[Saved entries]
--

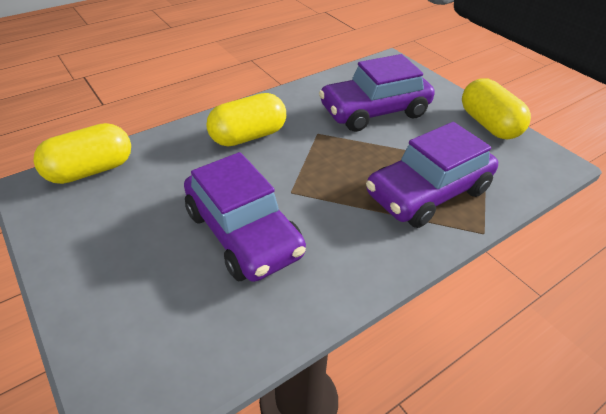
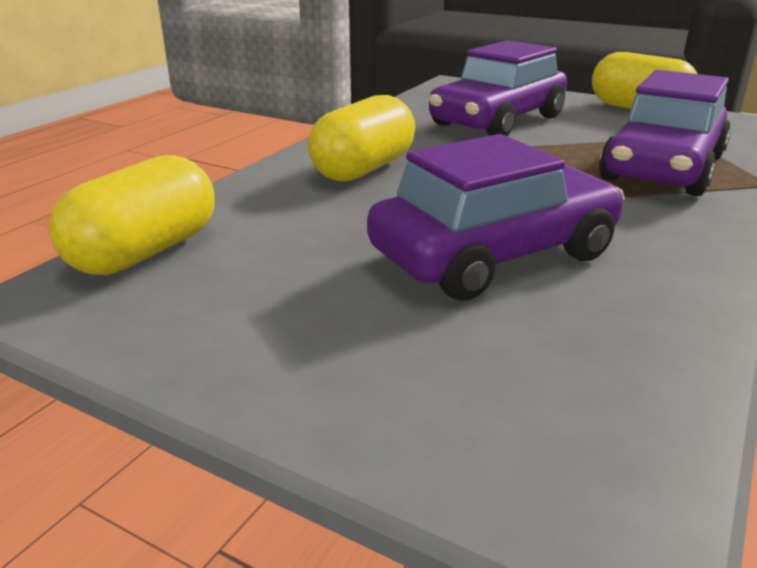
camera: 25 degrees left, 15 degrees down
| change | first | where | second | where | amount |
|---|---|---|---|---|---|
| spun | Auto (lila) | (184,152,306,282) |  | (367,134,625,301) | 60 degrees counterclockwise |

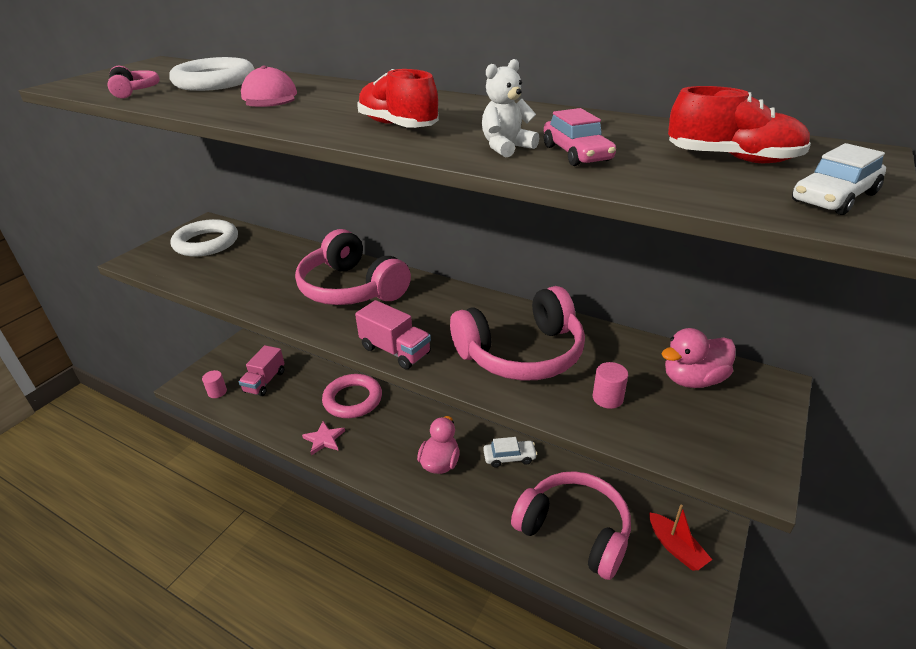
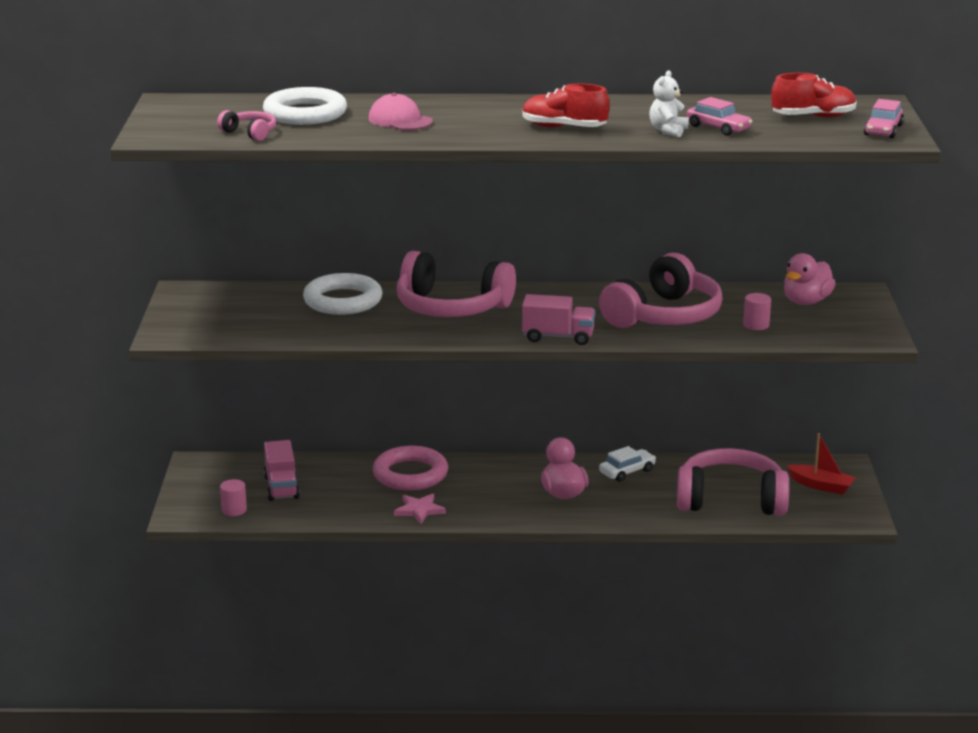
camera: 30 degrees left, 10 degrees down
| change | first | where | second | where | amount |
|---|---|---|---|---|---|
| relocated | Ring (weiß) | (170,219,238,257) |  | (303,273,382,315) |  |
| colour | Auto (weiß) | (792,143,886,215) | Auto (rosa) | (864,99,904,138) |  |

--

Full transcription without images: please go through the records and repeat them exactly.

• Expected answer
camera: 25 degrees left, 15 degrees down
| change | first | where | second | where | amount |
|---|---|---|---|---|---|
| spun | Auto (lila) | (184,152,306,282) |  | (367,134,625,301) | 60 degrees counterclockwise |

camera: 30 degrees left, 10 degrees down
| change | first | where | second | where | amount |
|---|---|---|---|---|---|
| relocated | Ring (weiß) | (170,219,238,257) |  | (303,273,382,315) |  |
| colour | Auto (weiß) | (792,143,886,215) | Auto (rosa) | (864,99,904,138) |  |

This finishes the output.